* [What you will do]: Each line that includes the word "parking" should be copied from the records.

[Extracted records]
--------------------------------------------------

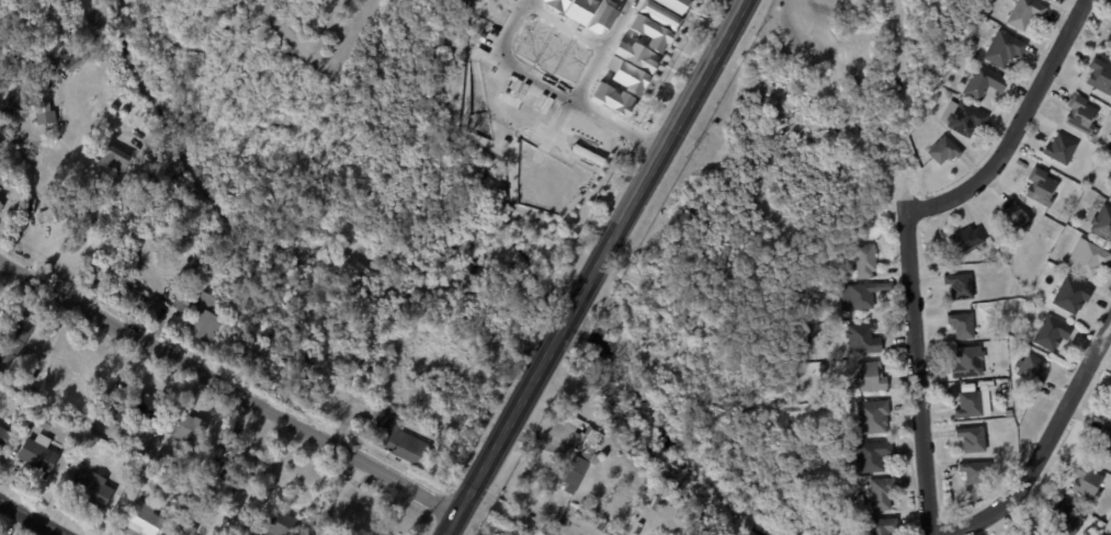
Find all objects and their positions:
building: (553, 3)
building: (675, 5)
building: (497, 8)
building: (578, 9)
building: (658, 13)
building: (1024, 13)
building: (600, 16)
road: (510, 23)
road: (563, 23)
building: (1109, 28)
building: (650, 31)
parking lot: (490, 35)
building: (533, 40)
building: (1108, 43)
building: (1002, 48)
road: (601, 49)
road: (484, 50)
building: (551, 53)
building: (635, 55)
building: (573, 61)
building: (953, 69)
parking lot: (497, 72)
building: (626, 75)
building: (1100, 75)
building: (982, 82)
building: (515, 97)
building: (612, 98)
road: (577, 101)
building: (541, 109)
building: (1080, 114)
building: (43, 117)
building: (965, 118)
road: (556, 124)
road: (1016, 128)
parking lot: (538, 133)
building: (568, 134)
road: (669, 136)
building: (593, 140)
building: (1110, 148)
building: (1060, 149)
building: (943, 150)
building: (114, 158)
building: (1040, 187)
building: (1110, 195)
building: (1, 202)
building: (1064, 213)
building: (50, 217)
building: (1013, 218)
road: (68, 220)
building: (1102, 221)
building: (965, 239)
building: (1087, 259)
building: (864, 261)
building: (960, 286)
building: (1071, 295)
building: (861, 296)
road: (573, 308)
building: (0, 314)
building: (197, 315)
building: (978, 323)
building: (962, 325)
building: (1051, 333)
building: (14, 339)
building: (862, 339)
road: (915, 355)
building: (967, 362)
building: (1031, 369)
building: (822, 370)
building: (869, 377)
road: (228, 385)
building: (967, 388)
building: (26, 389)
building: (1110, 398)
building: (973, 404)
building: (826, 406)
building: (148, 408)
building: (122, 413)
building: (1009, 413)
building: (1110, 414)
building: (872, 417)
building: (44, 422)
building: (185, 429)
building: (2, 436)
road: (498, 439)
building: (972, 439)
building: (398, 441)
building: (615, 442)
building: (1105, 442)
road: (1041, 447)
building: (36, 455)
building: (873, 456)
building: (581, 457)
building: (239, 458)
building: (143, 472)
building: (976, 472)
building: (210, 477)
building: (645, 482)
building: (1088, 483)
building: (88, 489)
building: (649, 492)
building: (881, 494)
building: (655, 503)
building: (857, 505)
building: (579, 515)
road: (30, 517)
building: (143, 520)
building: (1065, 520)
building: (592, 522)
building: (361, 523)
building: (283, 526)
building: (882, 526)
building: (601, 527)
building: (184, 530)
building: (608, 530)
building: (616, 532)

--------------------------------------------------

* [Your response]:
parking lot: (490, 35)
parking lot: (497, 72)
parking lot: (538, 133)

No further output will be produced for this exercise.